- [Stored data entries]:
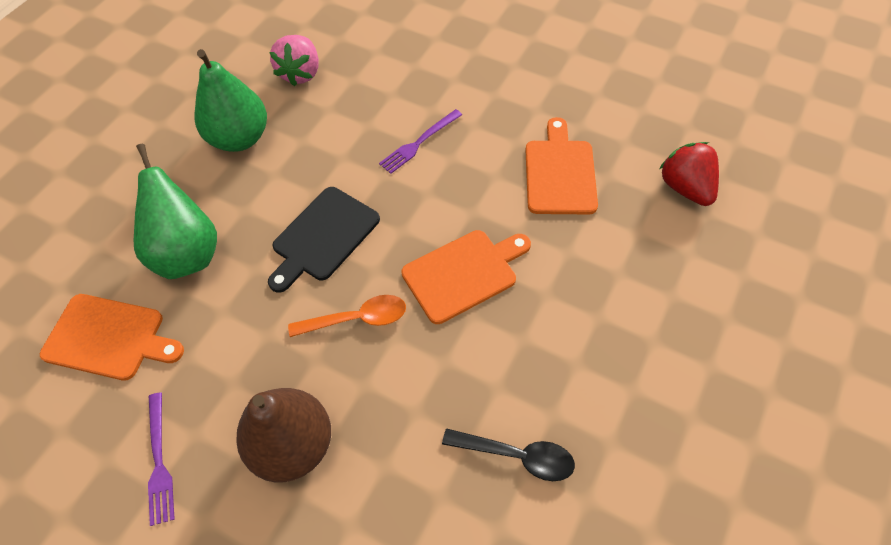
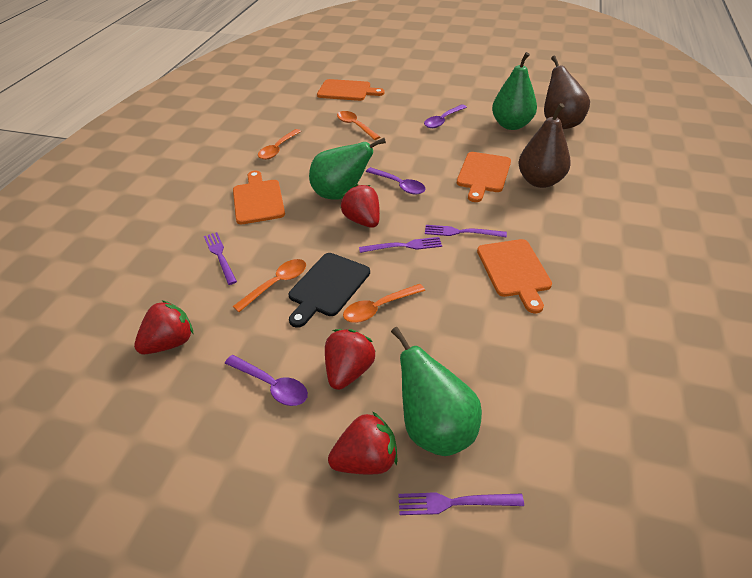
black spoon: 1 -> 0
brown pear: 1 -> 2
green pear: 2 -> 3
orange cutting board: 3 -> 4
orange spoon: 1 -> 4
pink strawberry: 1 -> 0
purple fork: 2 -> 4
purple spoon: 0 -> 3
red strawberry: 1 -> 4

...

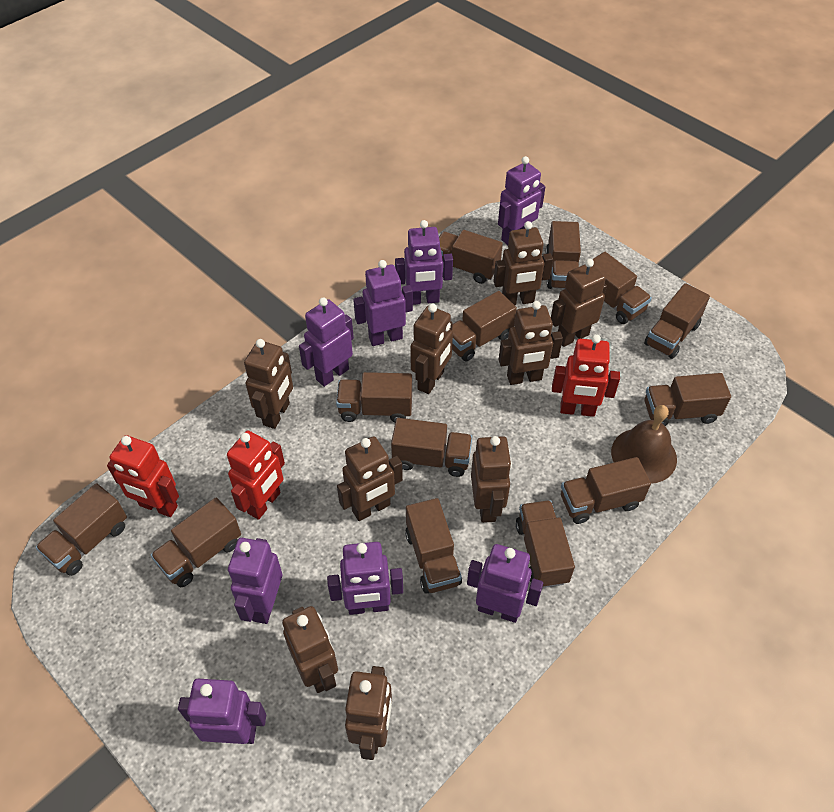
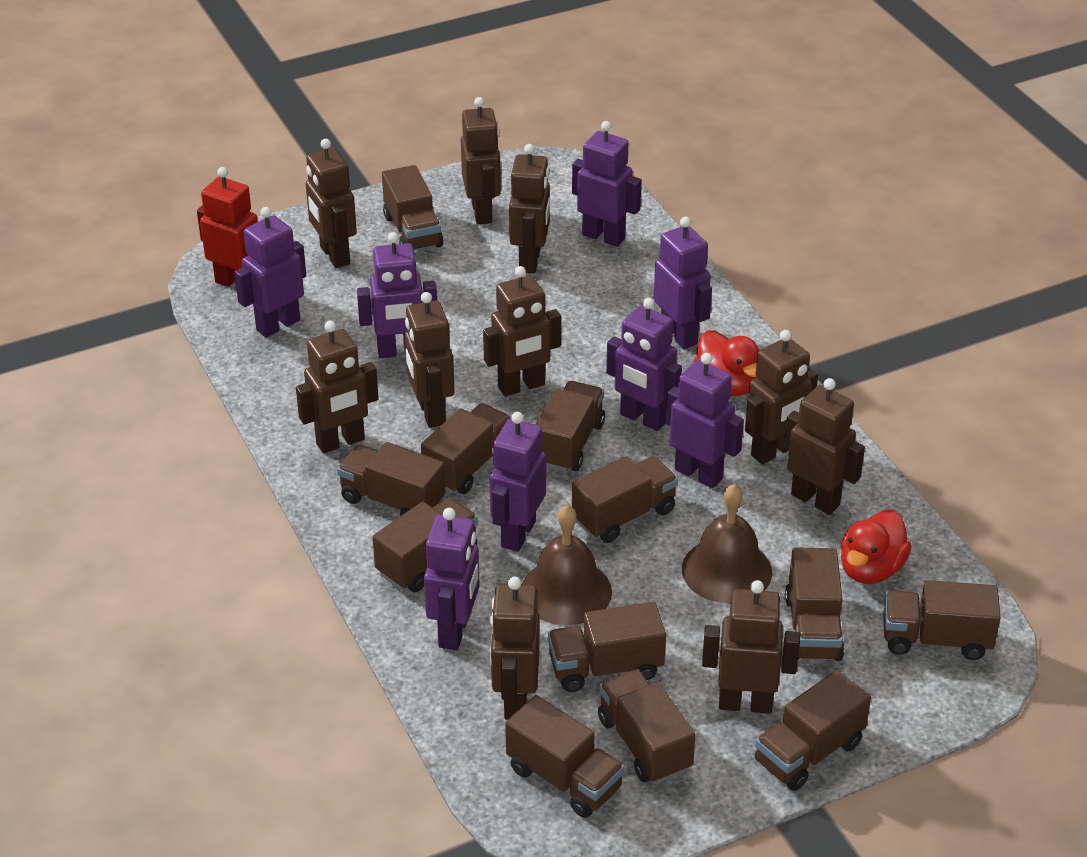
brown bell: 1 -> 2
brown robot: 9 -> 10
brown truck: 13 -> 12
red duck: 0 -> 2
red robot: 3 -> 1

--

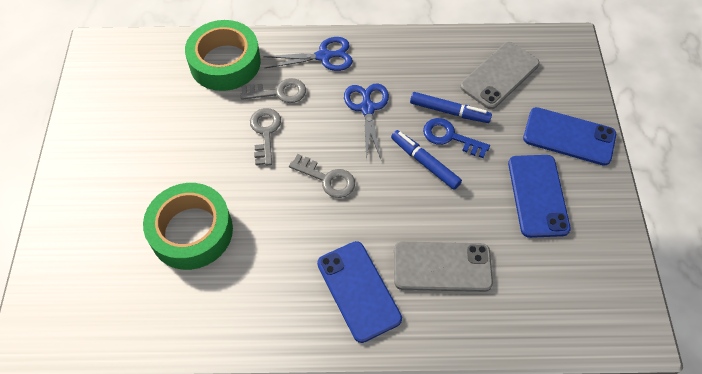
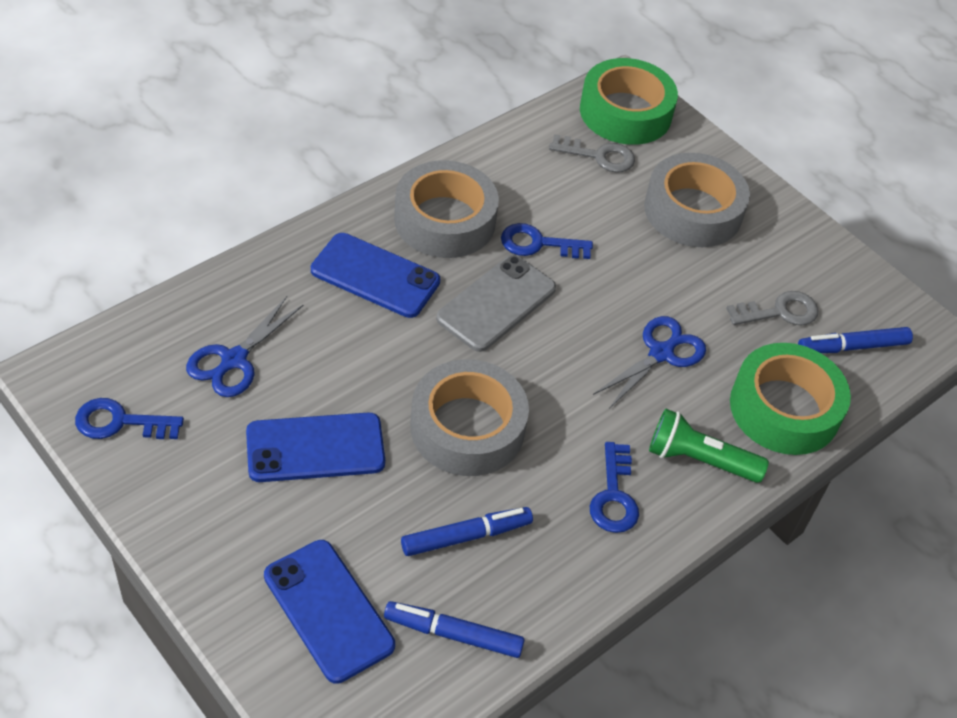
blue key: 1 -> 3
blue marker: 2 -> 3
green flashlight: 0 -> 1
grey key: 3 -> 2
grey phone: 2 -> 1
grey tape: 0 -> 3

- [Task directions]:
Only the lines above from the one with "black spoon: 1 -> 0" up to and including the one with "red strawberry: 1 -> 4" should be repeated, exactly as written.

- [Result for this task]:
black spoon: 1 -> 0
brown pear: 1 -> 2
green pear: 2 -> 3
orange cutting board: 3 -> 4
orange spoon: 1 -> 4
pink strawberry: 1 -> 0
purple fork: 2 -> 4
purple spoon: 0 -> 3
red strawberry: 1 -> 4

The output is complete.